**Extracted data entries**
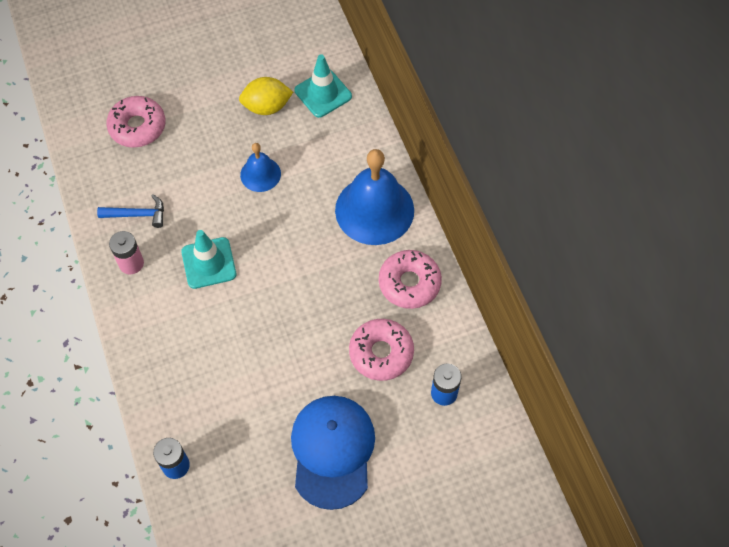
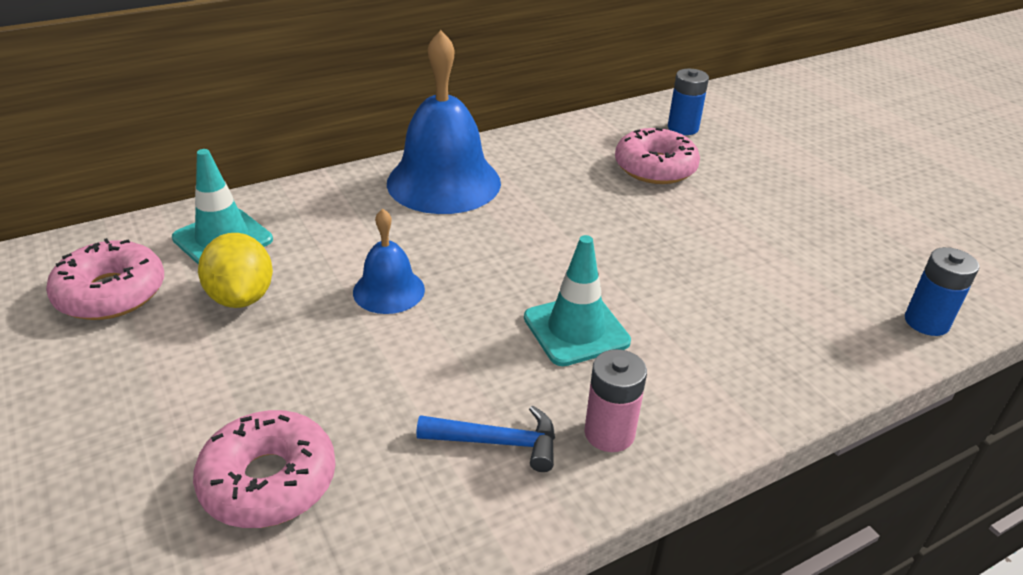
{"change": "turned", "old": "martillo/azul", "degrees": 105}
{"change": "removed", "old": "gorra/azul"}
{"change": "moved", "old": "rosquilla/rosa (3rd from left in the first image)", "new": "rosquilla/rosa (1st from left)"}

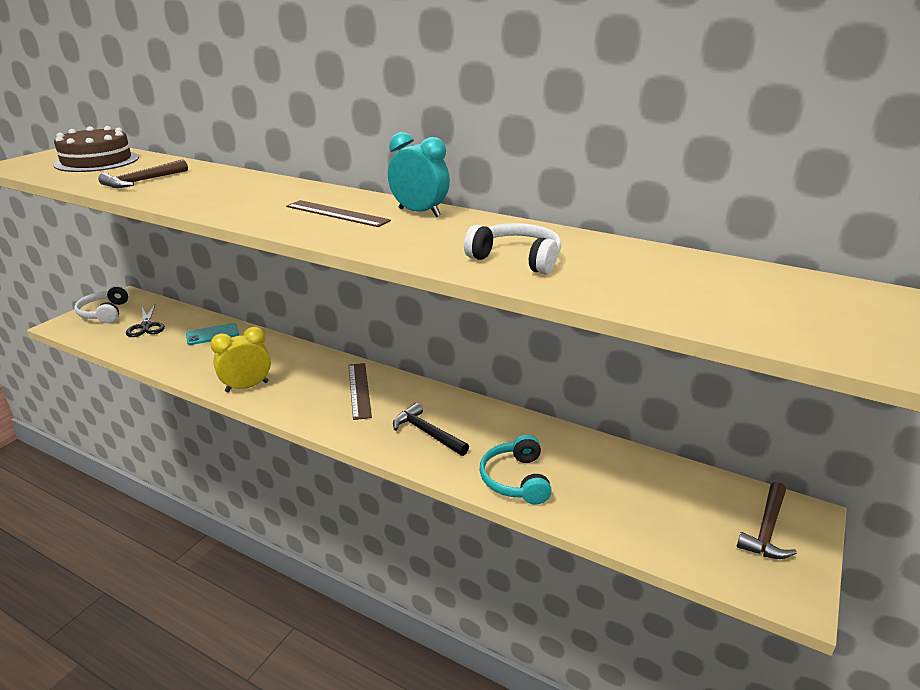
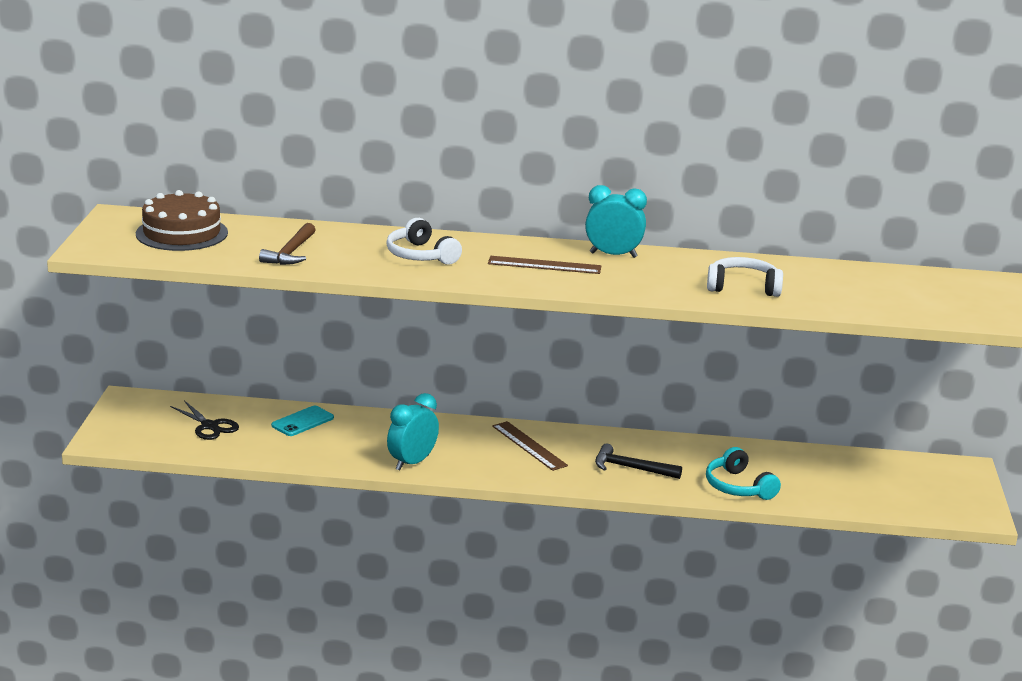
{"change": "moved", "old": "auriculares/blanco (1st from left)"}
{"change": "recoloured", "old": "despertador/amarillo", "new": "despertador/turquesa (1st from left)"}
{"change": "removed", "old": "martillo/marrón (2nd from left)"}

**PROBLEM TO WORK ON**
Copy out every line above without change, dropping the pictures.

**WRITTEN REPLY**
{"change": "turned", "old": "martillo/azul", "degrees": 105}
{"change": "removed", "old": "gorra/azul"}
{"change": "moved", "old": "rosquilla/rosa (3rd from left in the first image)", "new": "rosquilla/rosa (1st from left)"}

{"change": "moved", "old": "auriculares/blanco (1st from left)"}
{"change": "recoloured", "old": "despertador/amarillo", "new": "despertador/turquesa (1st from left)"}
{"change": "removed", "old": "martillo/marrón (2nd from left)"}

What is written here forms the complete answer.